## Stated exercise
In the lines starting at the first line and going on through the line with "I want to click on ageless, so", swap "screenshot" for "page" and give those lines again, otherwise unchanged.

::: Record extracts

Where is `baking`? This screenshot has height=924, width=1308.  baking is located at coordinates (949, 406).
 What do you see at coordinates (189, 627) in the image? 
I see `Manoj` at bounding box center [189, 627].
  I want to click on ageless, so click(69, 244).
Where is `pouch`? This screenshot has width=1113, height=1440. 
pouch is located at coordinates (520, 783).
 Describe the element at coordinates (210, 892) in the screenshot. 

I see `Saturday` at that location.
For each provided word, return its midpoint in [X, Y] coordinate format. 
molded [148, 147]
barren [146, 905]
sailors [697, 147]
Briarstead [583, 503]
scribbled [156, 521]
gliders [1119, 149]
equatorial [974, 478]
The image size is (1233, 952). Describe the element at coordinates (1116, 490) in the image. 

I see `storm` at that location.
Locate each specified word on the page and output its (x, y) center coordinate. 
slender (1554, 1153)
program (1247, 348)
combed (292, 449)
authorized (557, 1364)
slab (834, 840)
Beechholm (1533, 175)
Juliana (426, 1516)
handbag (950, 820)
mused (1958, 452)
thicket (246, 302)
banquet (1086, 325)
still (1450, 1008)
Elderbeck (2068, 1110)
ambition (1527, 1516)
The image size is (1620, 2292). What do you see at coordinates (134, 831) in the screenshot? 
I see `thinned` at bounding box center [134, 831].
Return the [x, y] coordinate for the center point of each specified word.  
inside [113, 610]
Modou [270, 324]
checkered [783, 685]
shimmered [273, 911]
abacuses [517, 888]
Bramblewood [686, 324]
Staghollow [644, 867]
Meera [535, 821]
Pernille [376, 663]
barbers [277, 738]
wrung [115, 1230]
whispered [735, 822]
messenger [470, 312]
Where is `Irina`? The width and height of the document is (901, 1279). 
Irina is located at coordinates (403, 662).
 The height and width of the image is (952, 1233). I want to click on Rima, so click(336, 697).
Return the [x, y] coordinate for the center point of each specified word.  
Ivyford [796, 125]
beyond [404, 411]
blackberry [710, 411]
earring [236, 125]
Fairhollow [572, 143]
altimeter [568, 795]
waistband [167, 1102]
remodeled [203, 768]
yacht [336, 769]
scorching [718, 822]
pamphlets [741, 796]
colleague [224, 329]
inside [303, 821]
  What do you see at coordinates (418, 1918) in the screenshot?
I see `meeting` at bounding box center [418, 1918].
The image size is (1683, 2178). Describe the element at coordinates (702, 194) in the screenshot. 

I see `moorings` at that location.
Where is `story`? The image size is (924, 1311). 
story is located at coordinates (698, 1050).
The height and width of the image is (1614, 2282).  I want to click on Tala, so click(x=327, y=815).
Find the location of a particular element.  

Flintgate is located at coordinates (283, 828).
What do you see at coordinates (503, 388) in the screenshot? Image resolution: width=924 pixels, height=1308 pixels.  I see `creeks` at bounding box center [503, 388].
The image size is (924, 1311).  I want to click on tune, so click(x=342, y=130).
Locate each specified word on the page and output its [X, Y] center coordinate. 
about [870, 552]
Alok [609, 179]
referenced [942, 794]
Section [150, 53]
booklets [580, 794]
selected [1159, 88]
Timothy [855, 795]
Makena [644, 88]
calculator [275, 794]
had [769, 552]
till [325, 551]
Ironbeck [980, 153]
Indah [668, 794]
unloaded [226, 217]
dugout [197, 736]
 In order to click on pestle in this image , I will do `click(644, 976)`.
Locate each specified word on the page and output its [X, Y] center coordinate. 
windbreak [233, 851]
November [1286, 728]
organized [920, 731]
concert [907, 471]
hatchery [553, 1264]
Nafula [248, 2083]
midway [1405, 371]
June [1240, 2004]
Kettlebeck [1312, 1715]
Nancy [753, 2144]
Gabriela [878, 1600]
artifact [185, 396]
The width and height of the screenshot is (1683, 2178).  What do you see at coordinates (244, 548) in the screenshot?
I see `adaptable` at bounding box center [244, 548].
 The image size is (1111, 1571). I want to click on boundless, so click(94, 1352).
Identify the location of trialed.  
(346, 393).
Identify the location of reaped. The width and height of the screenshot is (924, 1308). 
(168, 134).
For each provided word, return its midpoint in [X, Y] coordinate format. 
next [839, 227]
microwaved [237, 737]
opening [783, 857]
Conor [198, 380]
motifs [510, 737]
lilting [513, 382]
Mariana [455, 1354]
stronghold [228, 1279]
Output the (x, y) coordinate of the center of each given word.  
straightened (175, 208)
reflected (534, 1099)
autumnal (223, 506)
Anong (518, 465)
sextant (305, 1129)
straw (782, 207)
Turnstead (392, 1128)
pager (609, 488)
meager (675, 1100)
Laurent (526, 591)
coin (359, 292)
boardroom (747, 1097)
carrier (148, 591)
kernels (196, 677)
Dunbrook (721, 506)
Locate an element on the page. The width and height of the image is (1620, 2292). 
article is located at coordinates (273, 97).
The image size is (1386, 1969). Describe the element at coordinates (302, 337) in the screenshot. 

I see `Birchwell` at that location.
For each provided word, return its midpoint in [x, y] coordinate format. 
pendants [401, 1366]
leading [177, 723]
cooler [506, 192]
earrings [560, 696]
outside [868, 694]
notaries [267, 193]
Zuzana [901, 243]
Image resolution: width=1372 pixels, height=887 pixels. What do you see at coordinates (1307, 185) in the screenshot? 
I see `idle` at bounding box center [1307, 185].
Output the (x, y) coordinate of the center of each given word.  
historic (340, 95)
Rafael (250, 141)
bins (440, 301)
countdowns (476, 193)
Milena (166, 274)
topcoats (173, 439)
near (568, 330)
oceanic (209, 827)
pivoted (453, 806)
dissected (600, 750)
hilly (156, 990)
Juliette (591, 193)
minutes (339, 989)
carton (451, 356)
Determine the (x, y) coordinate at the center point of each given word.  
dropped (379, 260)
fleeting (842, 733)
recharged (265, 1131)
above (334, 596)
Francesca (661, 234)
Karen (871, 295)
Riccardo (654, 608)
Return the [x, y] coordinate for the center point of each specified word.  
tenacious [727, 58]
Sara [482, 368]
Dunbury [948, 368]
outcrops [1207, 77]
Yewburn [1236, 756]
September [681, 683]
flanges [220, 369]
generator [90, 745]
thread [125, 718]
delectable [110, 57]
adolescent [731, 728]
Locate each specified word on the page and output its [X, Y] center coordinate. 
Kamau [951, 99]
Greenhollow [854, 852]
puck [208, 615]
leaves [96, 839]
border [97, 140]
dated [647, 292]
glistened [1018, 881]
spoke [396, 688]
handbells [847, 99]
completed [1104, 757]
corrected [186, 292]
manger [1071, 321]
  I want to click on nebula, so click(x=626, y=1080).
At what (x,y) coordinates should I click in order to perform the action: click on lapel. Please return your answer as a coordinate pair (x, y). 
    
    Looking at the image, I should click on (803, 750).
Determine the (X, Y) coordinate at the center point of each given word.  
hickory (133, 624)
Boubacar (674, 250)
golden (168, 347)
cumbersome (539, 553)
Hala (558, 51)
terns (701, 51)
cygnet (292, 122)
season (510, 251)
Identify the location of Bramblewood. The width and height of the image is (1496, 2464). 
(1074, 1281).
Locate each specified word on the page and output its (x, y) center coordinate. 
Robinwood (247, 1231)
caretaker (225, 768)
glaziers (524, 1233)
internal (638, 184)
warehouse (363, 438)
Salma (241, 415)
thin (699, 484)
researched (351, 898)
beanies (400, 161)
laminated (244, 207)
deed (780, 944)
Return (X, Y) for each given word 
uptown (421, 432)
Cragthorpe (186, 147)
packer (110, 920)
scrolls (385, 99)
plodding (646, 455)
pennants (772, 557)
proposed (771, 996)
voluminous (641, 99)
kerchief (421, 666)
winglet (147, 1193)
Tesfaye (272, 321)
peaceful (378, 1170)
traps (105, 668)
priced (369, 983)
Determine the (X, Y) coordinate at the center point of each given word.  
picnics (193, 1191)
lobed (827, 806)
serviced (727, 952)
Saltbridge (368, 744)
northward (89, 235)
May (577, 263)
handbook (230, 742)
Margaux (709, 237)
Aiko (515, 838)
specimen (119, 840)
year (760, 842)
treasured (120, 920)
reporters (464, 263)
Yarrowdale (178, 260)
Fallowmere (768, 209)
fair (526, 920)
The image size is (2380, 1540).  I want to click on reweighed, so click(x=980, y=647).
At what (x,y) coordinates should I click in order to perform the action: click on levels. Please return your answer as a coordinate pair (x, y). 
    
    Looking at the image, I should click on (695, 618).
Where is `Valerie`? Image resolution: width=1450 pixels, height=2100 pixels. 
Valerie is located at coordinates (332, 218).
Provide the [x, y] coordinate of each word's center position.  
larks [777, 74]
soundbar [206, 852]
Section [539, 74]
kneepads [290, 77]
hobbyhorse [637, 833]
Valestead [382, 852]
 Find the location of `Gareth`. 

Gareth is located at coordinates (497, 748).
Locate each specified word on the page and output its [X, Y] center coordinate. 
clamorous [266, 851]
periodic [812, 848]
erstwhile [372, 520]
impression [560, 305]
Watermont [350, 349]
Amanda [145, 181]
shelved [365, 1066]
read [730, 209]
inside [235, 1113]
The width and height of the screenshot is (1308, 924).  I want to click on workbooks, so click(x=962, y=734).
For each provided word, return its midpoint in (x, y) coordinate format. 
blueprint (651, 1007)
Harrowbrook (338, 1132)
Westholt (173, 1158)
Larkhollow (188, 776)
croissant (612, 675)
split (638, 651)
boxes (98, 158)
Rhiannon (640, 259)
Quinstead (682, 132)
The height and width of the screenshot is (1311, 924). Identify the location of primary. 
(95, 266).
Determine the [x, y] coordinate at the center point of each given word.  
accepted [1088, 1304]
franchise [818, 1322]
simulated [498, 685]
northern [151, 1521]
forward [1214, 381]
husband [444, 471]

::::::

## Response to the task
Where is `baking`? This page has height=924, width=1308.  baking is located at coordinates (949, 406).
 What do you see at coordinates (189, 627) in the image? 
I see `Manoj` at bounding box center [189, 627].
  I want to click on ageless, so click(69, 244).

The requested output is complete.